What this task involves:
With the images removed, repeat the data below exactly.

*** Source records

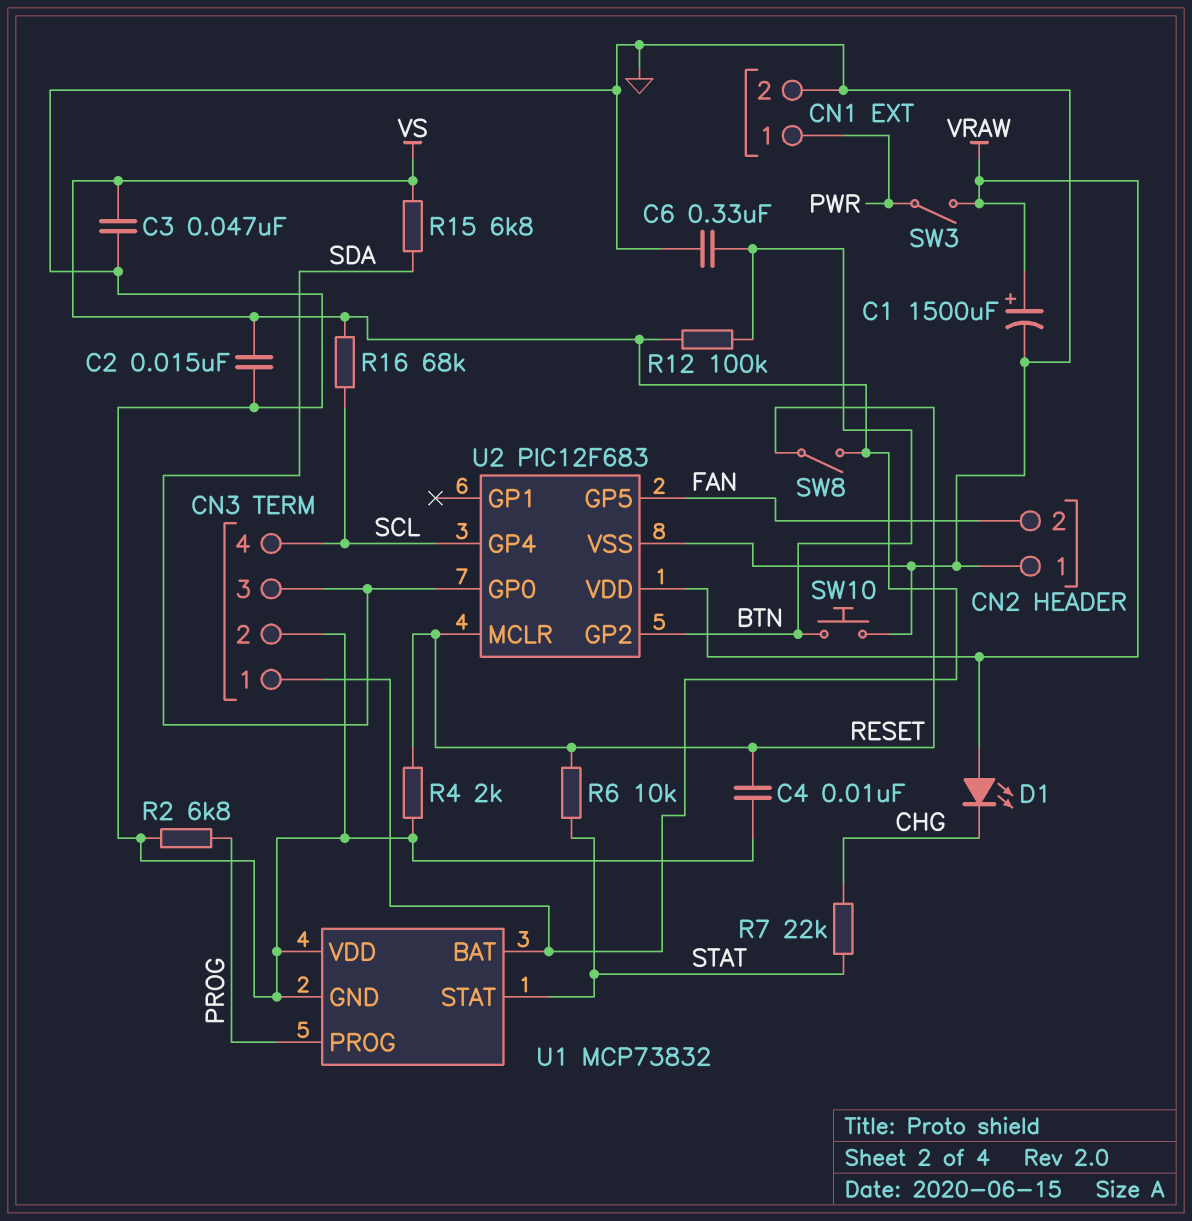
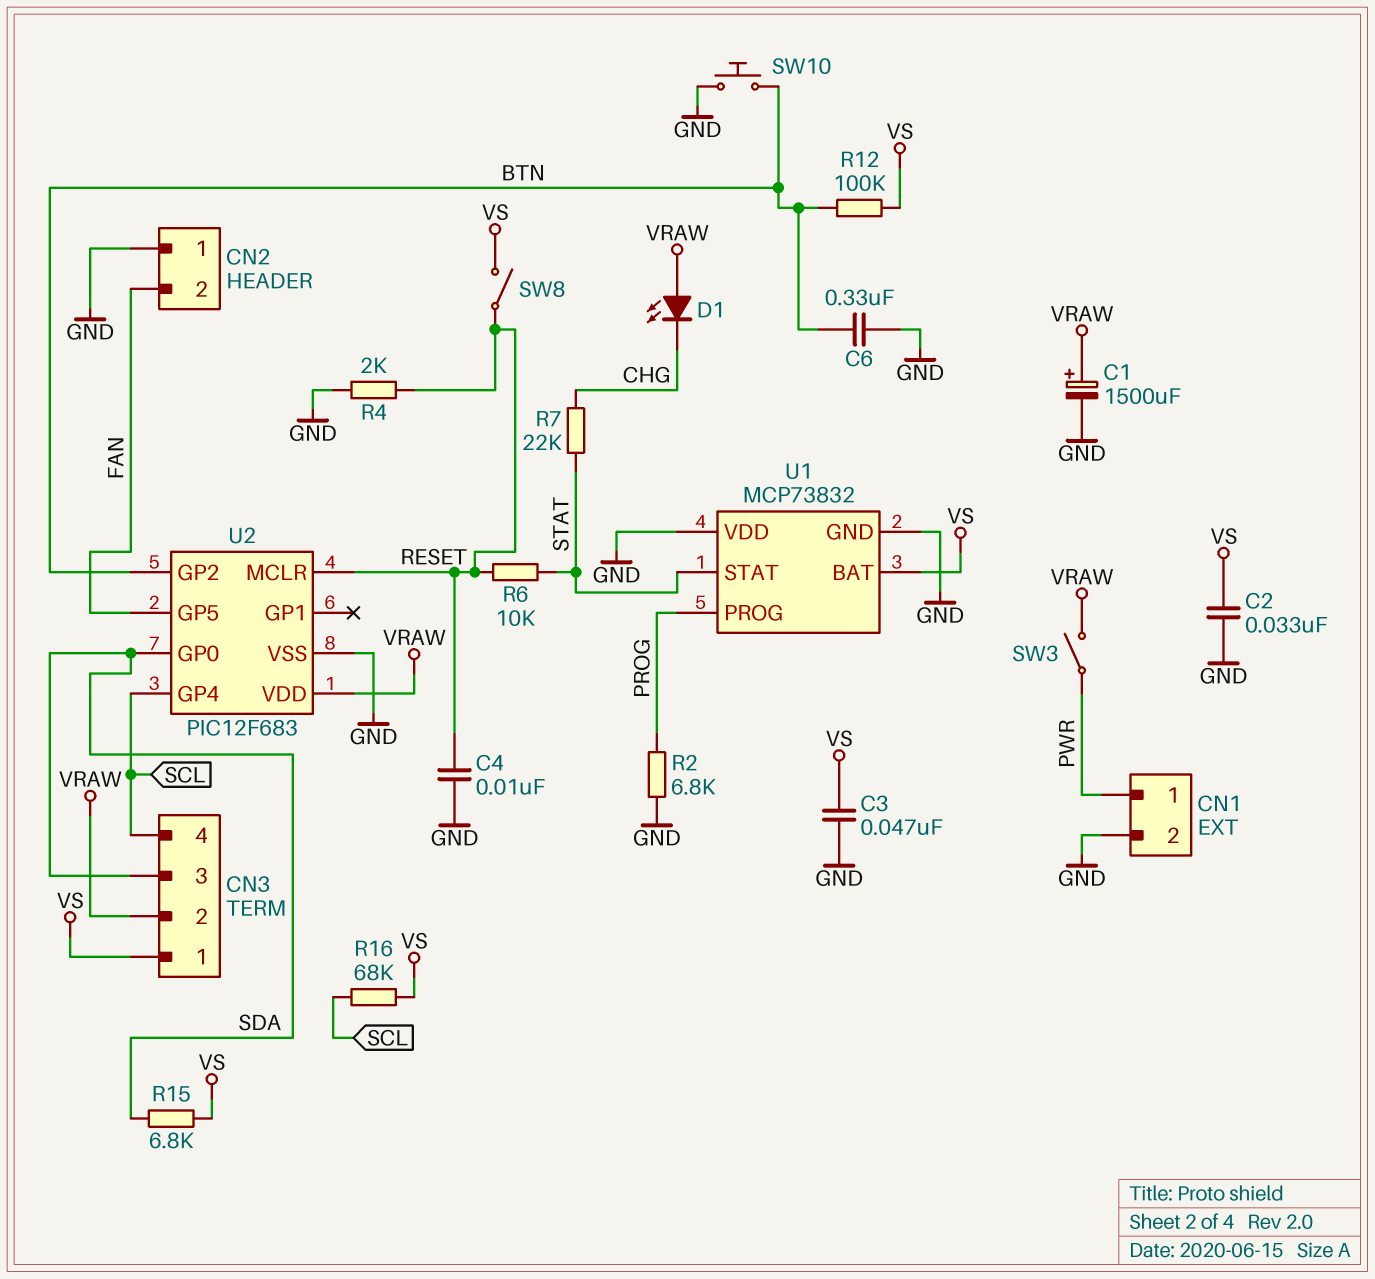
C2: 15nF (GND, VS) -> 33nF (GND, VS)
CN3 pin 2: GND -> VRAW

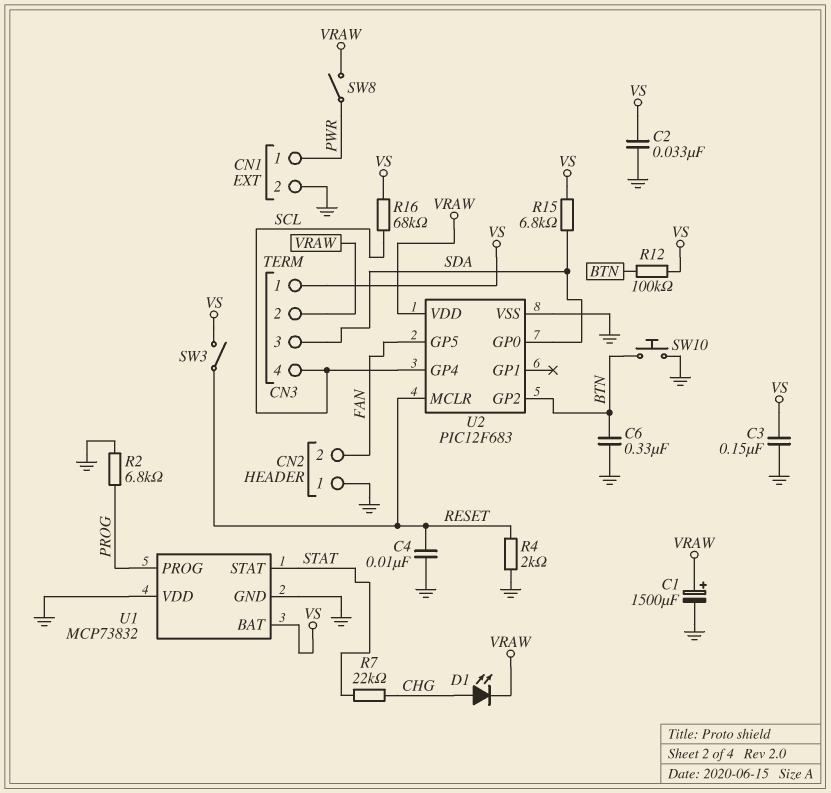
C3: 47nF (GND, VS) -> 150nF (GND, VS)
D1: LED (A VRAW, K CHG) -> LED (A CHG, K VRAW)
R6: 10k (RESET, STAT) -> none
SW3: switch (PWR, VRAW) -> switch (RESET, VS)
SW8: switch (RESET, VS) -> switch (PWR, VRAW)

******

Solution to this exercise:
C2: 15nF (GND, VS) -> 33nF (GND, VS)
CN3 pin 2: GND -> VRAW

C3: 47nF (GND, VS) -> 150nF (GND, VS)
D1: LED (A VRAW, K CHG) -> LED (A CHG, K VRAW)
R6: 10k (RESET, STAT) -> none
SW3: switch (PWR, VRAW) -> switch (RESET, VS)
SW8: switch (RESET, VS) -> switch (PWR, VRAW)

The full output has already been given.